-------- MATERIAL PROVIDED
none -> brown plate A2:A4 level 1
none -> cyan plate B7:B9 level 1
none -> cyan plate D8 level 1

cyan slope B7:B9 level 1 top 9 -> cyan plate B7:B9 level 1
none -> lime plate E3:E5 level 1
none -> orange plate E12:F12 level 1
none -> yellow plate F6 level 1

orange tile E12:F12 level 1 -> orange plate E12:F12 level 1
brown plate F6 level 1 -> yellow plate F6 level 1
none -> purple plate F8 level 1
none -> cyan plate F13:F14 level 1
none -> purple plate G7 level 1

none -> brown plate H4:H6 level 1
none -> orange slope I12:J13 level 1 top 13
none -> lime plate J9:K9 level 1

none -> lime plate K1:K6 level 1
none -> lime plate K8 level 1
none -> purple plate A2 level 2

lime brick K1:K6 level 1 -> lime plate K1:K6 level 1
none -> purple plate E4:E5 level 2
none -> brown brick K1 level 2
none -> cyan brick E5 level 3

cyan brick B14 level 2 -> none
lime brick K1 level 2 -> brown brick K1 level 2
----------------
> [PROMPT] Scan the data above, find each line with "brick", and copy it.

> [REPLY TO THE TASK]
lime brick K1:K6 level 1 -> lime plate K1:K6 level 1
none -> brown brick K1 level 2
none -> cyan brick E5 level 3
cyan brick B14 level 2 -> none
lime brick K1 level 2 -> brown brick K1 level 2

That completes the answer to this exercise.